[Instructions to follow]
From the entries below, output the line with "brown pencil: 3 -> 4" and each following line up to and including the line with "yellow book: 9 -> 7", exactly as written.

[Listed records]
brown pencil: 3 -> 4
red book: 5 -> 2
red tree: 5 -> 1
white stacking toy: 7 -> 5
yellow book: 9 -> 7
---
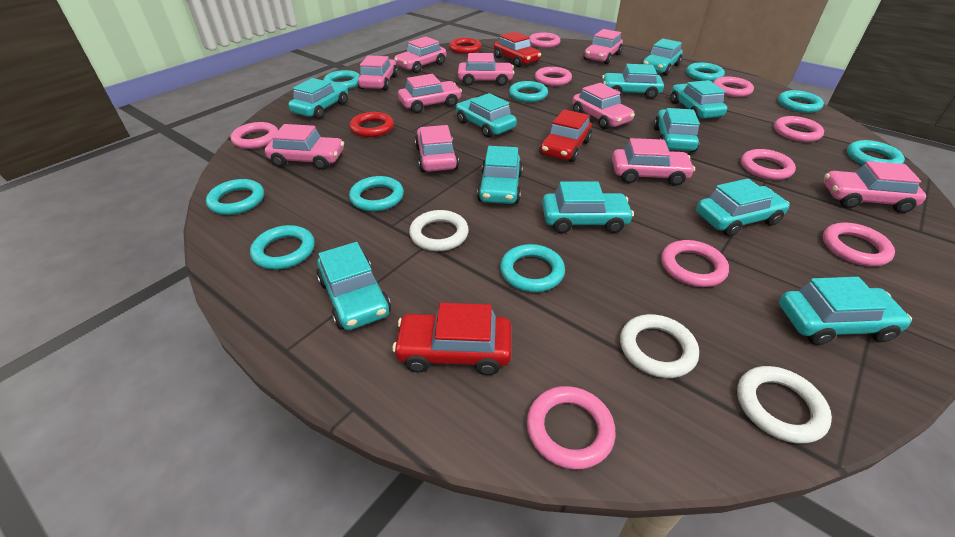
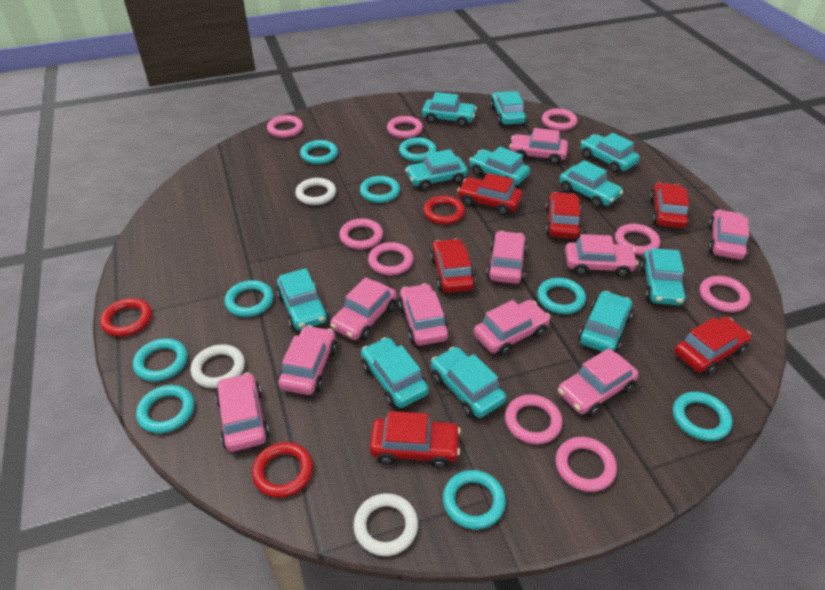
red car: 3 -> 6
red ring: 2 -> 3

[Exercise result]
brown pencil: 3 -> 4
red book: 5 -> 2
red tree: 5 -> 1
white stacking toy: 7 -> 5
yellow book: 9 -> 7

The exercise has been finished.